▶ **AIM OF THE EXERCISE**:
Reproduce the entries that follow exactly, dropping each image.

-------------------------

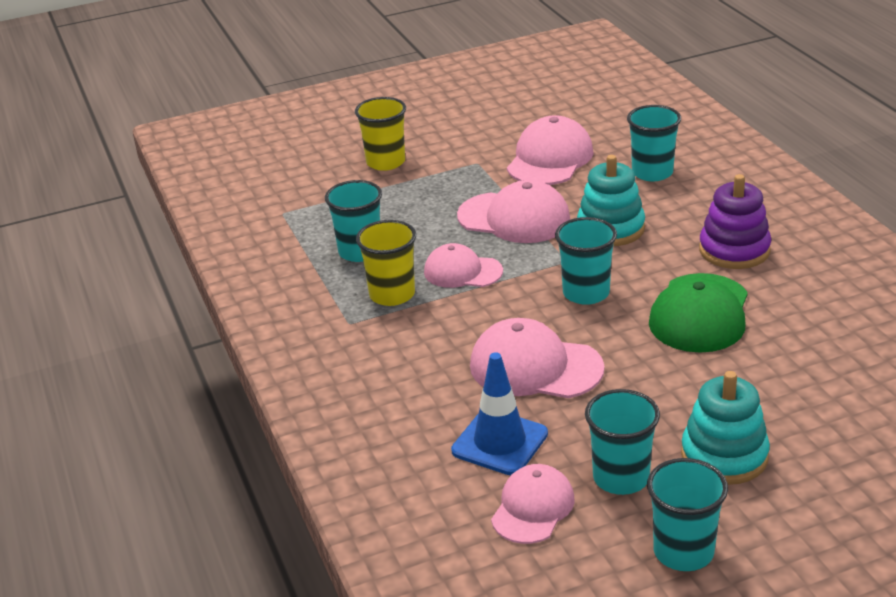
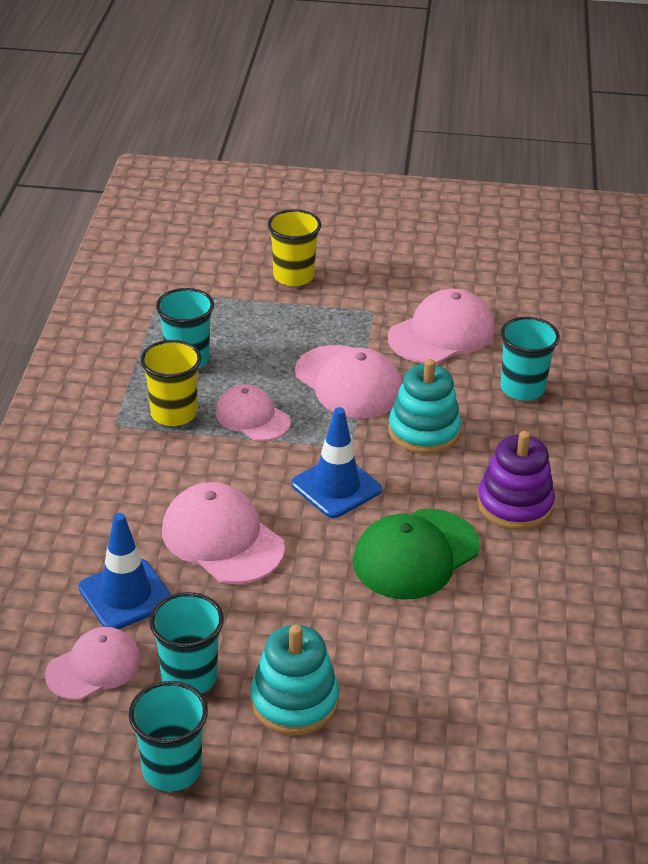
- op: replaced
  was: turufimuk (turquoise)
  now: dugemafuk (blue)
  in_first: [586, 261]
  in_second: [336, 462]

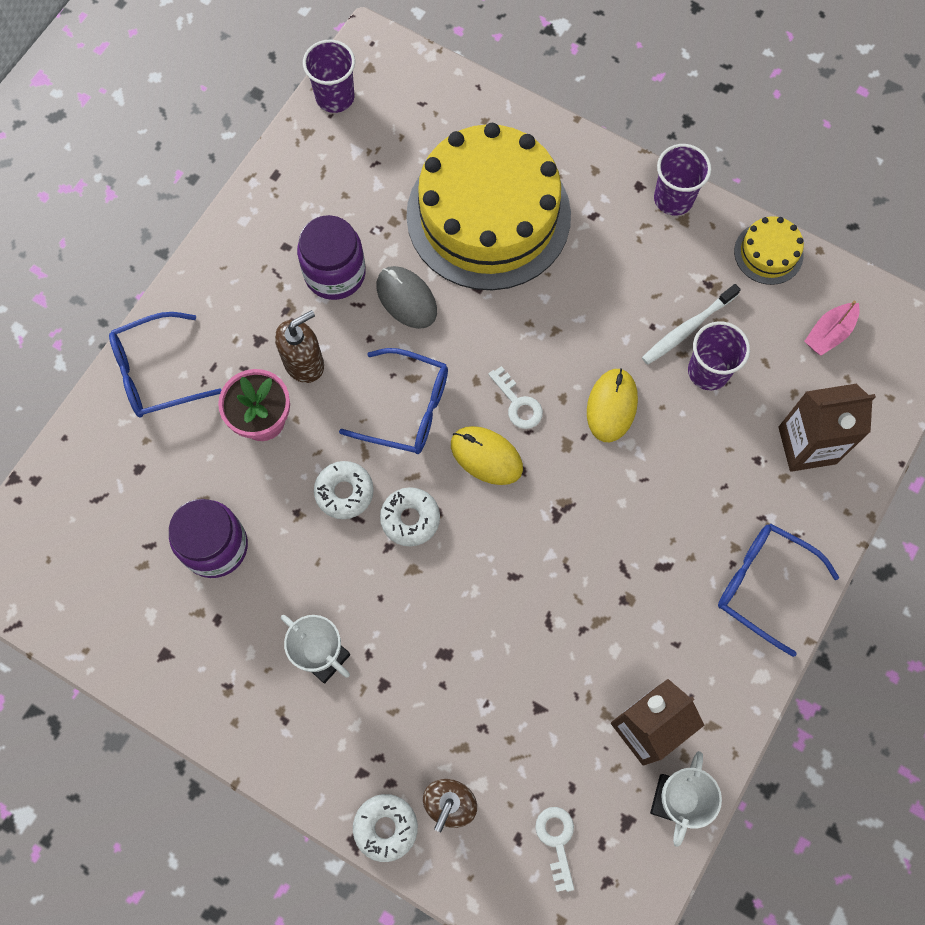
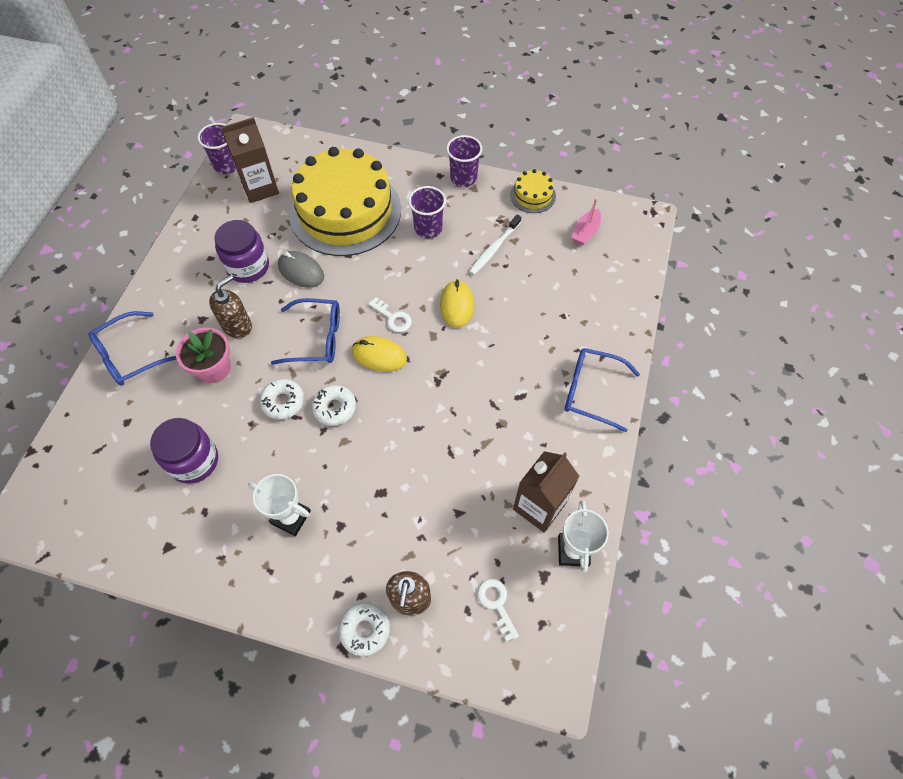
- op: moved
  was: turufimuk (purple)
  in_first: [719, 355]
  in_second: [427, 212]
- op: moved
  was: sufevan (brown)
  in_first: [827, 428]
  in_second: [250, 160]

-------------------------

▶ **THE ANSWER**:
- op: replaced
  was: turufimuk (turquoise)
  now: dugemafuk (blue)
  in_first: [586, 261]
  in_second: [336, 462]

- op: moved
  was: turufimuk (purple)
  in_first: [719, 355]
  in_second: [427, 212]
- op: moved
  was: sufevan (brown)
  in_first: [827, 428]
  in_second: [250, 160]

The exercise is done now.